• Work to be completed: Reproduce the line containing "J203 pin 2: +5V -> GND" in the listing below, then every later line up to the end, precisely as written.

• Data listing:
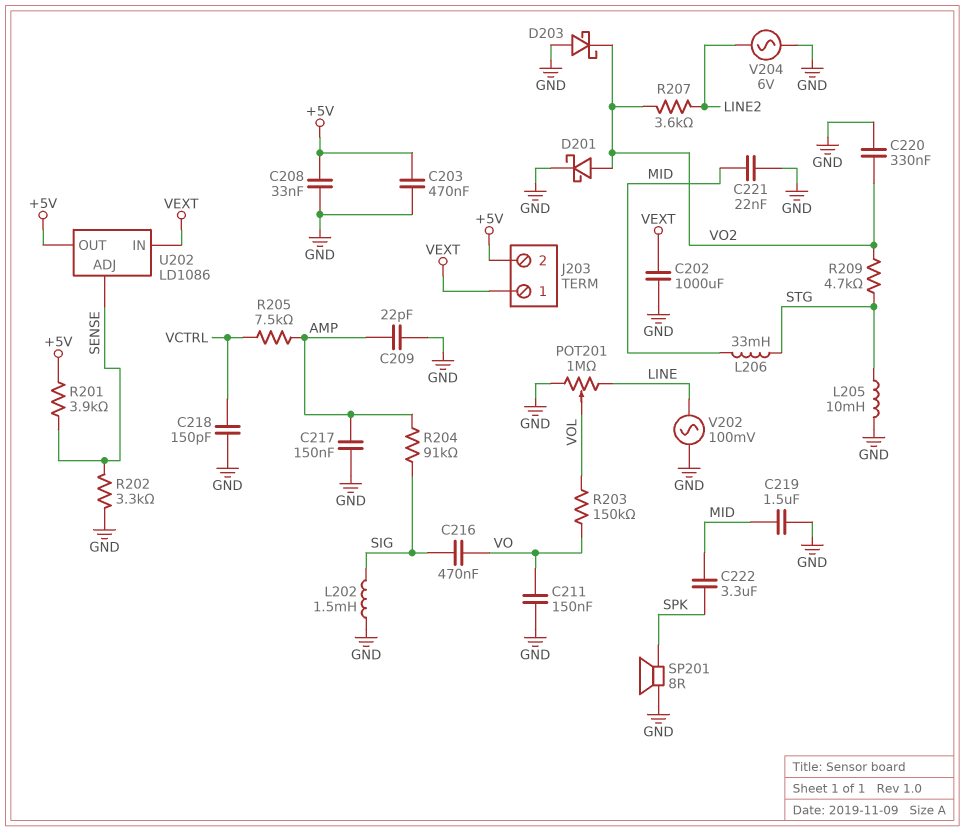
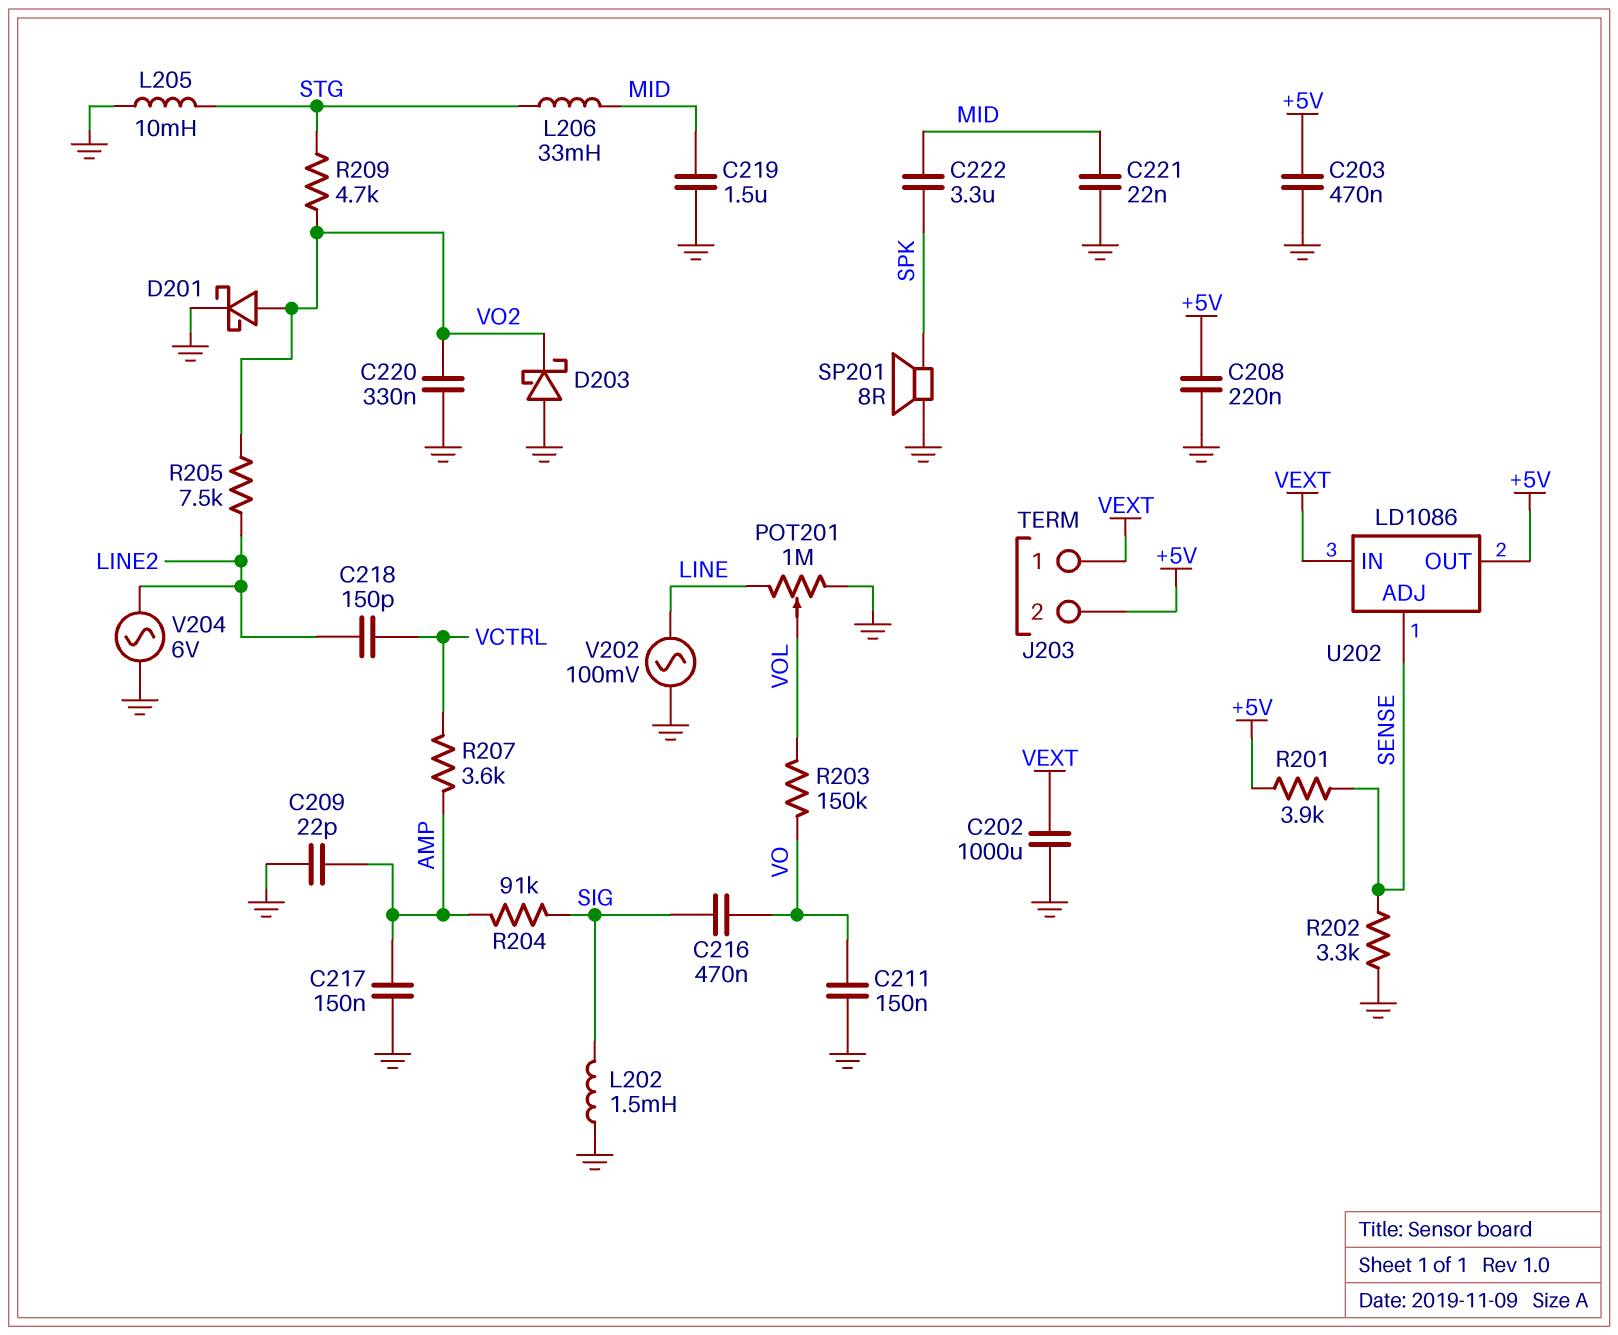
C208: 33nF (+5V, GND) -> 220nF (+5V, GND)
C218: 150pF (GND, VCTRL) -> 150pF (LINE2, VCTRL)
R205: 7.5k (AMP, VCTRL) -> 7.5k (LINE2, VO2)
R207: 3.6k (LINE2, VO2) -> 3.6k (AMP, VCTRL)

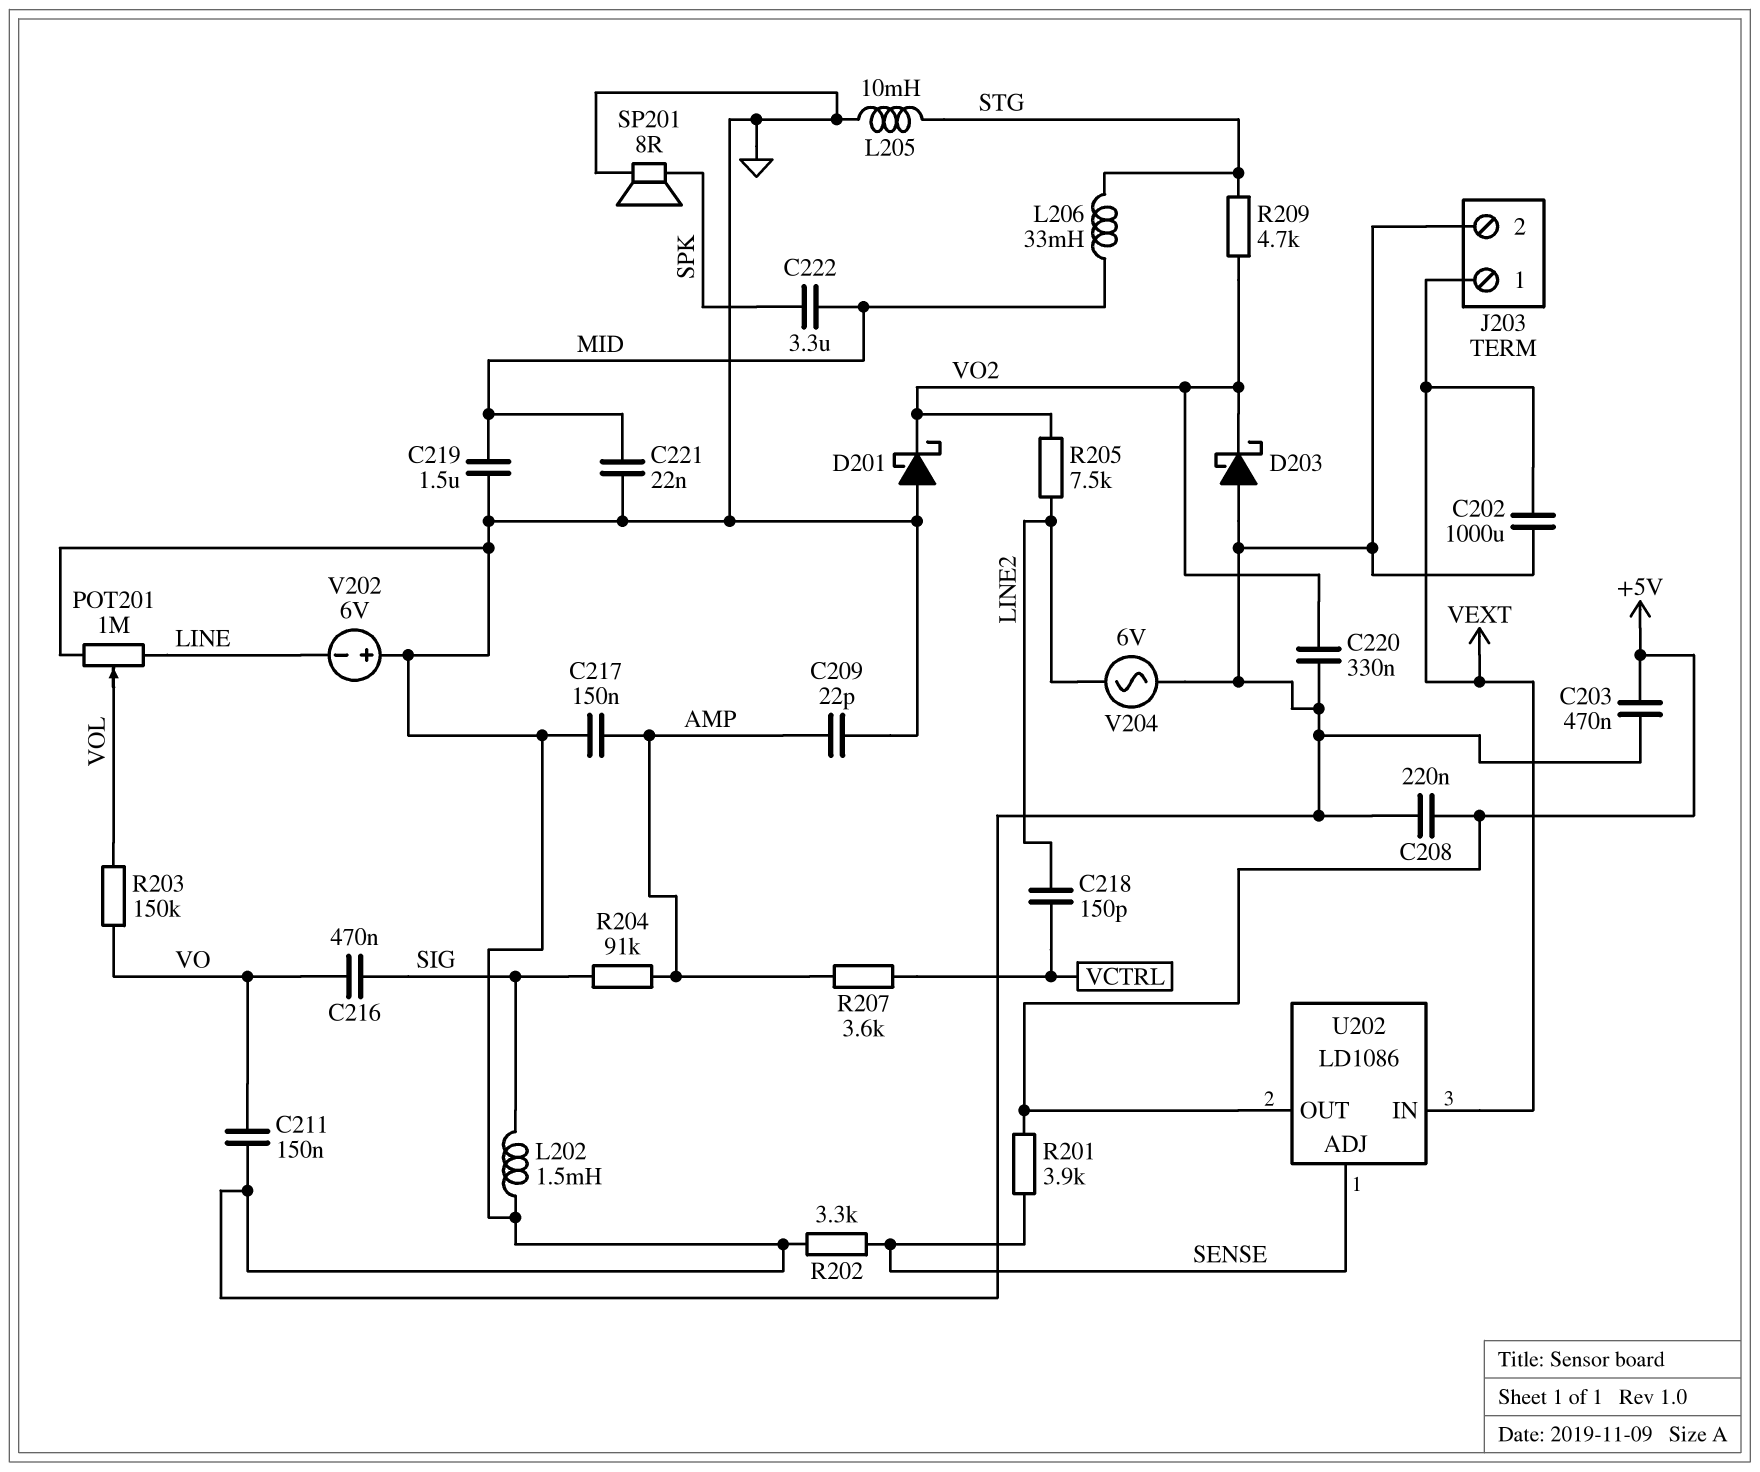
D201: schottky (A VO2, K GND) -> schottky (A GND, K VO2)
J203 pin 2: +5V -> GND
V202: AC 100mV (GND, LINE) -> 6V (plus GND, minus LINE)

• Exercise solution:
J203 pin 2: +5V -> GND
V202: AC 100mV (GND, LINE) -> 6V (plus GND, minus LINE)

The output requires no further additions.